_Material to process_
########################################
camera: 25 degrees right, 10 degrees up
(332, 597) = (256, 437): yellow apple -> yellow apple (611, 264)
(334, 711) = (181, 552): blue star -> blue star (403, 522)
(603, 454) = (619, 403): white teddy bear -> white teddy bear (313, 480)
########################################
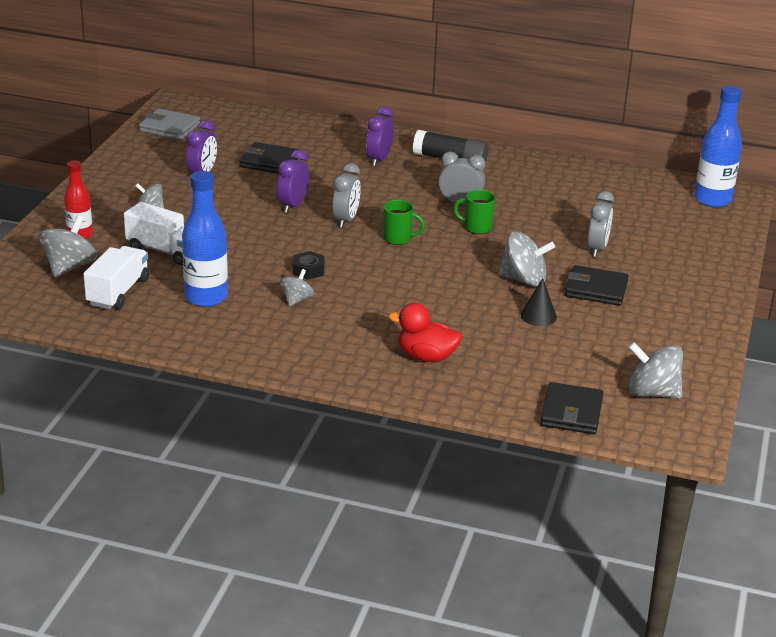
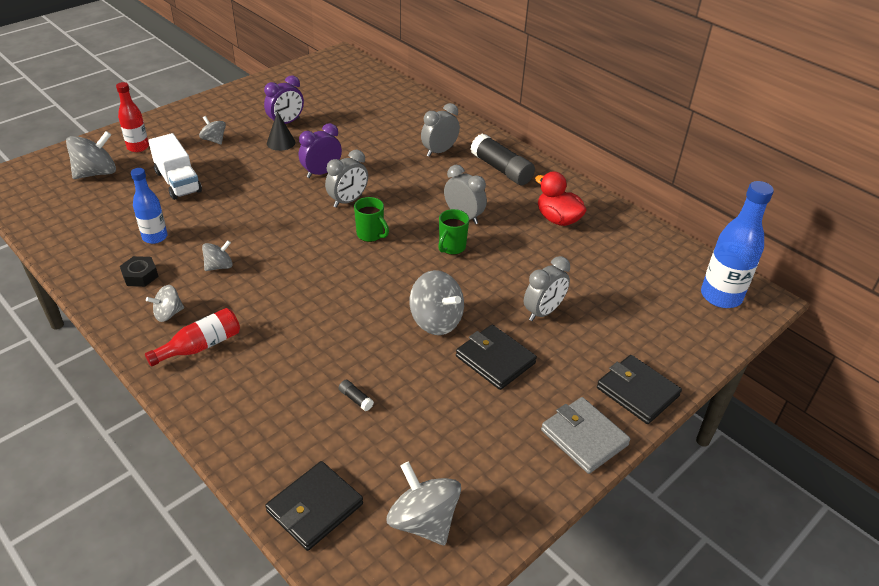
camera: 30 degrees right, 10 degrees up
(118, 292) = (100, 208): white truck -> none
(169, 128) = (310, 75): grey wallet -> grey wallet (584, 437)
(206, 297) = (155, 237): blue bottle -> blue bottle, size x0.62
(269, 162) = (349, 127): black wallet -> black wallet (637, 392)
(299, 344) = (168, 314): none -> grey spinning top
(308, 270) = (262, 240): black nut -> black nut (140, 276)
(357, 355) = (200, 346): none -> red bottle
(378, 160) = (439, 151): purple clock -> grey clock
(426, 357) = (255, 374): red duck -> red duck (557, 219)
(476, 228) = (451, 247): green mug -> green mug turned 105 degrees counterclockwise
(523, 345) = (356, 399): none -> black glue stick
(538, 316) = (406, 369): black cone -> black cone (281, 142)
########################################
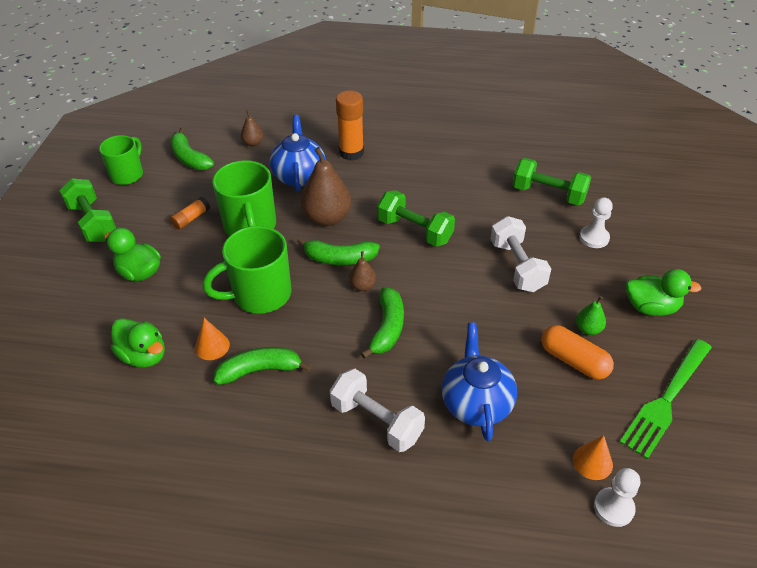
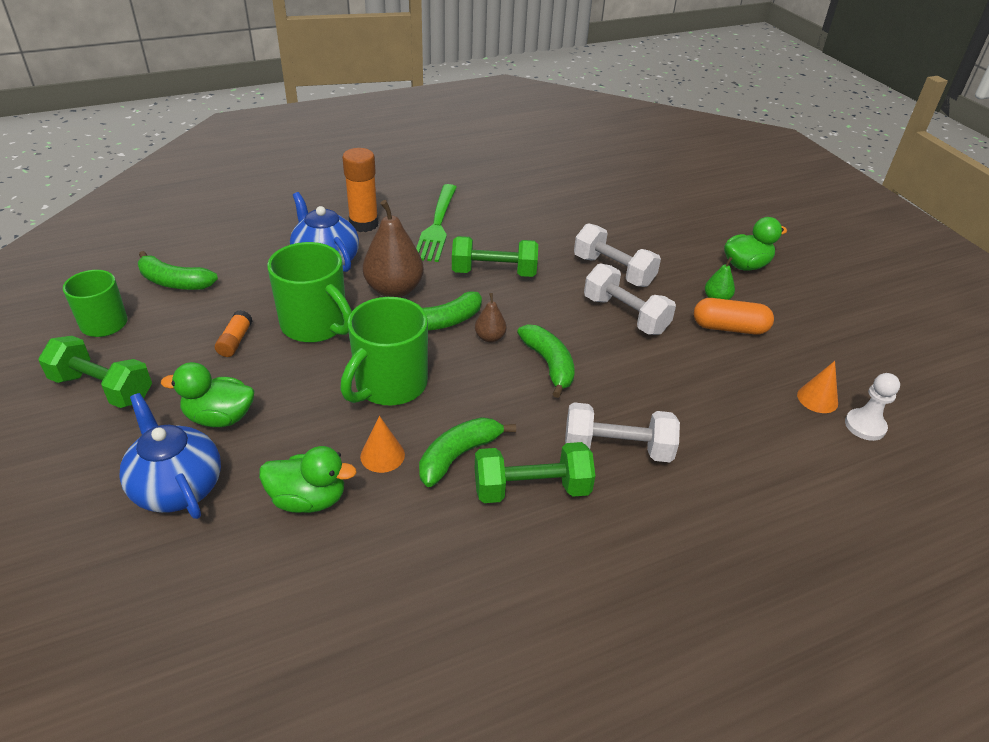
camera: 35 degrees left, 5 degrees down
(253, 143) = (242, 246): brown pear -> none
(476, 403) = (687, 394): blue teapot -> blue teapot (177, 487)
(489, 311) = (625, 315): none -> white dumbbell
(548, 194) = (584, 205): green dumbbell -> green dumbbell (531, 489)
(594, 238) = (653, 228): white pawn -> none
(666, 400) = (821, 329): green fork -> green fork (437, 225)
########################################
_Exercise directions_
Beginning with the line containing "(169, 128) = (310, 75): grey" and ending with the line containing "(523, 345) = (356, 399): none", extract those lines exactly from the listing above, and only those.

_Result of this exercise_
(169, 128) = (310, 75): grey wallet -> grey wallet (584, 437)
(206, 297) = (155, 237): blue bottle -> blue bottle, size x0.62
(269, 162) = (349, 127): black wallet -> black wallet (637, 392)
(299, 344) = (168, 314): none -> grey spinning top
(308, 270) = (262, 240): black nut -> black nut (140, 276)
(357, 355) = (200, 346): none -> red bottle
(378, 160) = (439, 151): purple clock -> grey clock
(426, 357) = (255, 374): red duck -> red duck (557, 219)
(476, 228) = (451, 247): green mug -> green mug turned 105 degrees counterclockwise
(523, 345) = (356, 399): none -> black glue stick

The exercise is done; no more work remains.